§ Your assignment: In the data below, one line contains "was: robot (turquoise)" and a later one contains "in_second: [462, 72, 61, 90]". Print both, with every line between them, exactly and alone.

§ Input:
^^^^

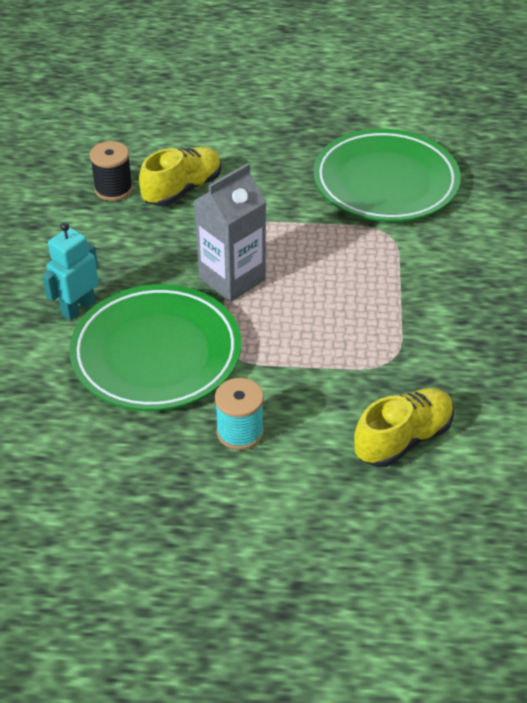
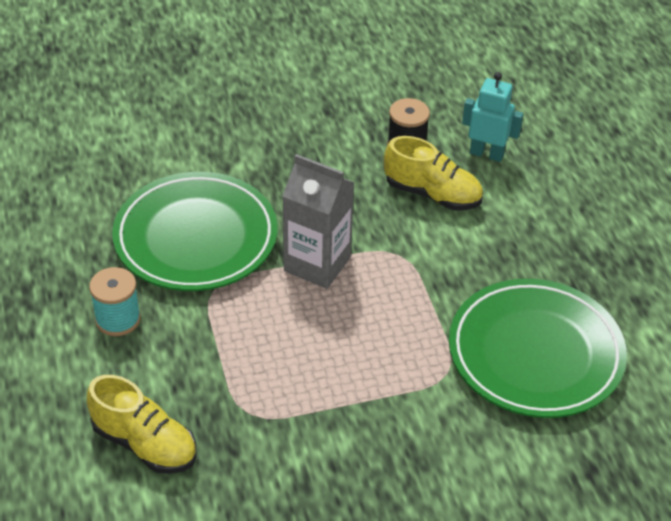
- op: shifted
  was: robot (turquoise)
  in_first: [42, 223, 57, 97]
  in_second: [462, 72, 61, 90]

^^^^

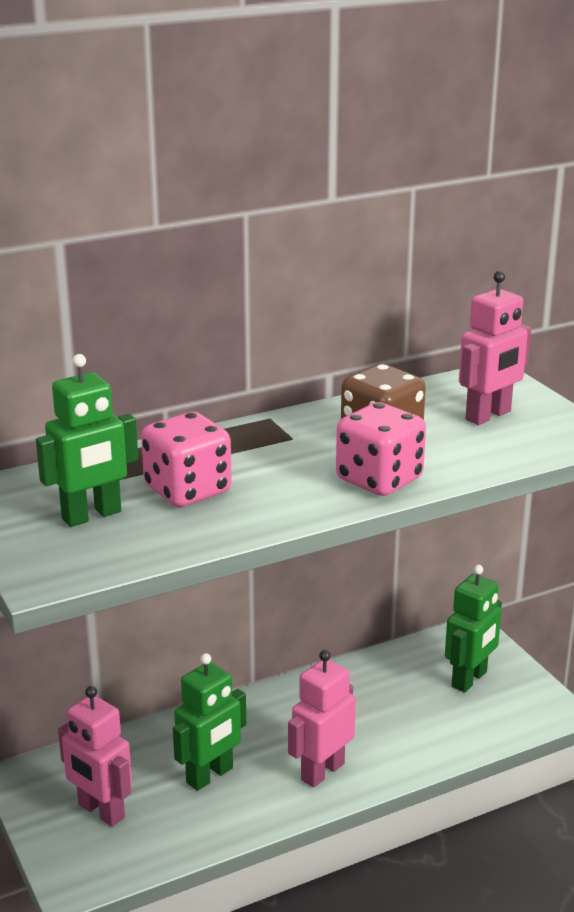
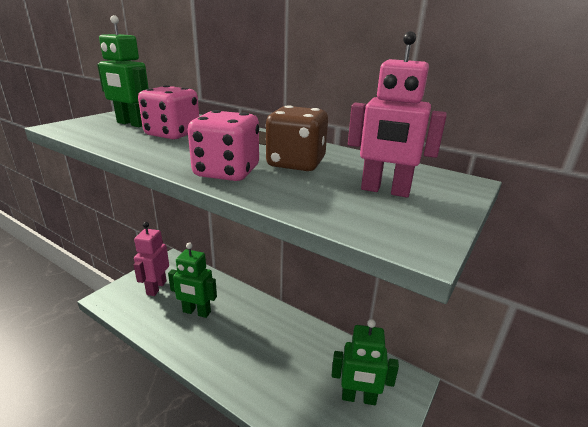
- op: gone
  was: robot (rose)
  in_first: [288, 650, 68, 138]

^^^^

§ Exercise output:
  was: robot (turquoise)
  in_first: [42, 223, 57, 97]
  in_second: [462, 72, 61, 90]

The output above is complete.